(Provided records)
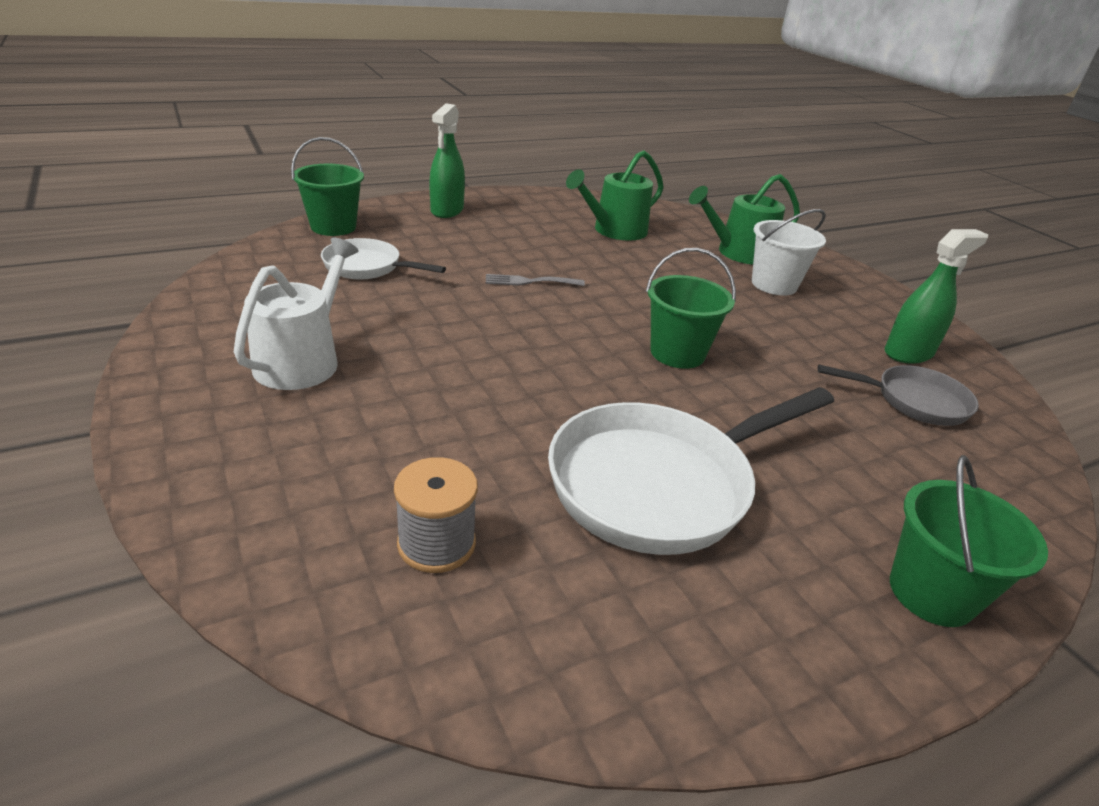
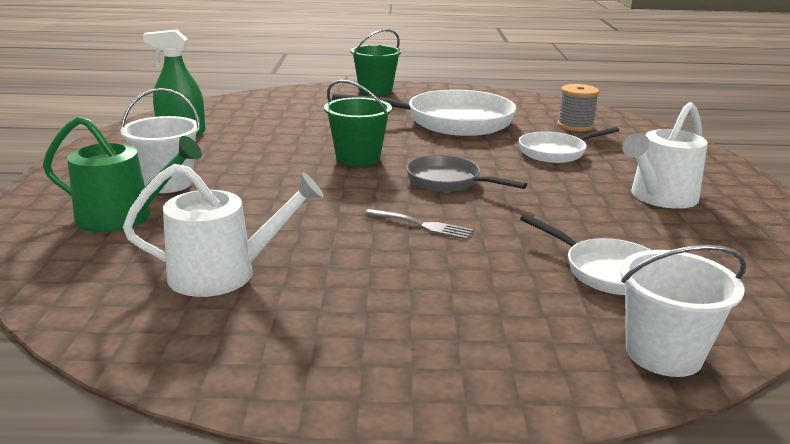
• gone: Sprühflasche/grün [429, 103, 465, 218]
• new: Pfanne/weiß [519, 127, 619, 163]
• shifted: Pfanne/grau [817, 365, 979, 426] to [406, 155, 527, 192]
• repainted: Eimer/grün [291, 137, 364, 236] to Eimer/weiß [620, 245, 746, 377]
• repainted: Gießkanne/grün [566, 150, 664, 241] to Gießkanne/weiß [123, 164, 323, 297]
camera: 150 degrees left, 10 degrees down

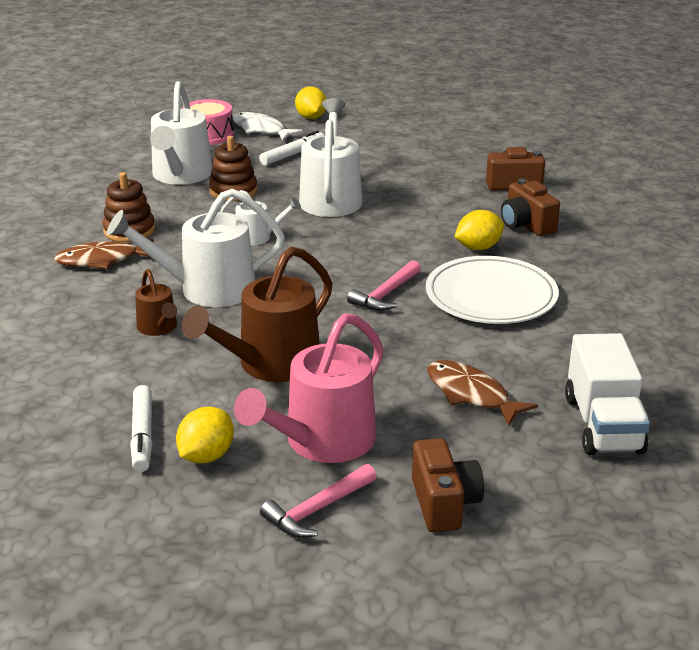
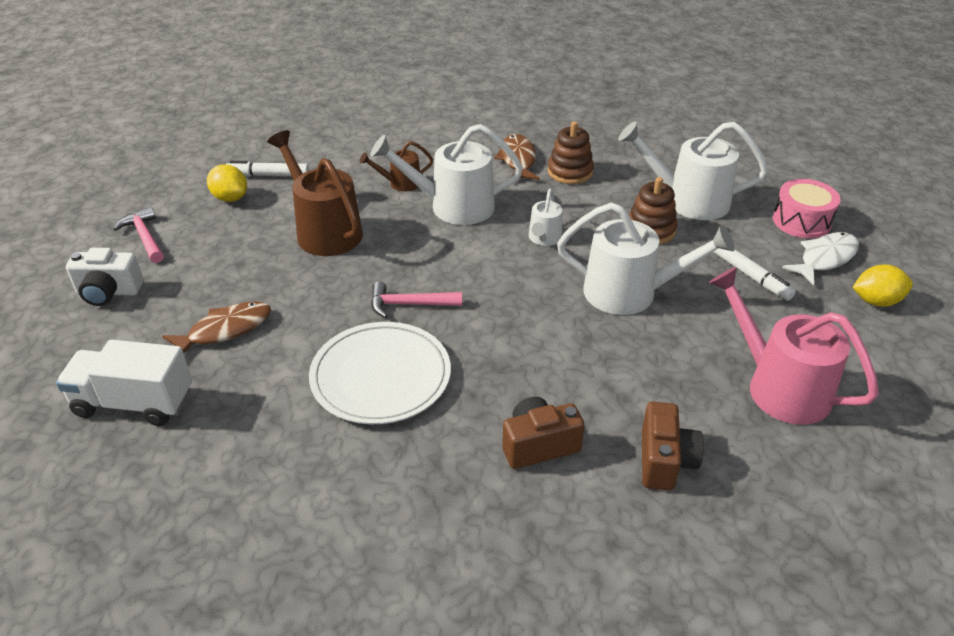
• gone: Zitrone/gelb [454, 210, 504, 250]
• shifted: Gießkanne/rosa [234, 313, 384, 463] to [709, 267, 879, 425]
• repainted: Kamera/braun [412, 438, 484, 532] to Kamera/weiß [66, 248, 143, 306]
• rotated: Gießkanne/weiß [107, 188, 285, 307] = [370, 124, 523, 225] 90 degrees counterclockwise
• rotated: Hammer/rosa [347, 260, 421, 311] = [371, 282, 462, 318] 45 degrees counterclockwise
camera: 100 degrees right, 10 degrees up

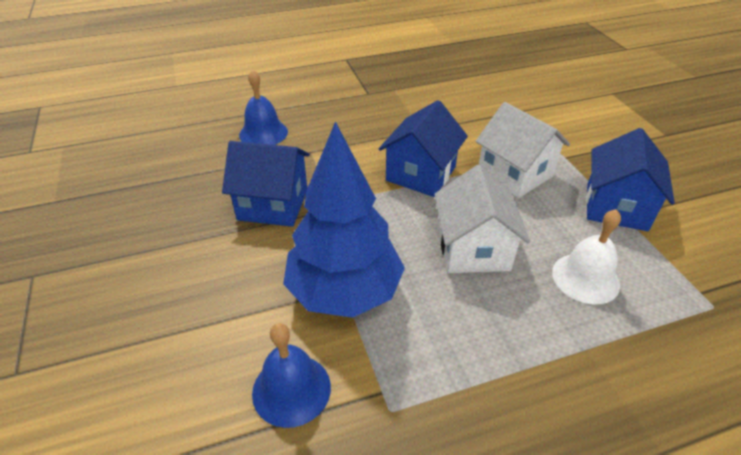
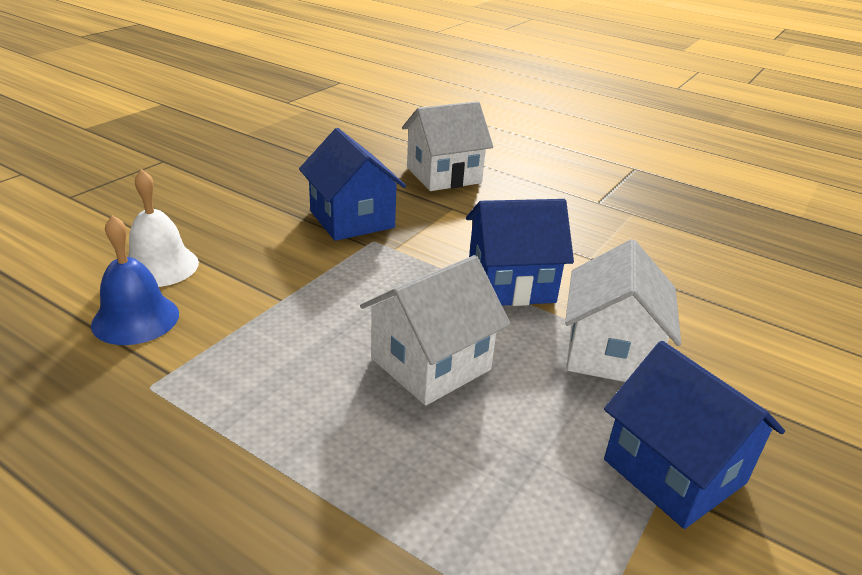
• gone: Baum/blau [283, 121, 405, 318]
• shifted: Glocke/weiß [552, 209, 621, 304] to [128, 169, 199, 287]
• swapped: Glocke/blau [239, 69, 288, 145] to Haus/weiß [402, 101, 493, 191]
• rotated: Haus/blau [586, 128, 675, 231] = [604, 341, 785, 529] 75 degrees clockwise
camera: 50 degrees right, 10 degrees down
(End Provided records)
Your job is to return all lines above that hold the word "rotated".

• rotated: Gießkanne/weiß [107, 188, 285, 307] = [370, 124, 523, 225] 90 degrees counterclockwise
• rotated: Hammer/rosa [347, 260, 421, 311] = [371, 282, 462, 318] 45 degrees counterclockwise
• rotated: Haus/blau [586, 128, 675, 231] = [604, 341, 785, 529] 75 degrees clockwise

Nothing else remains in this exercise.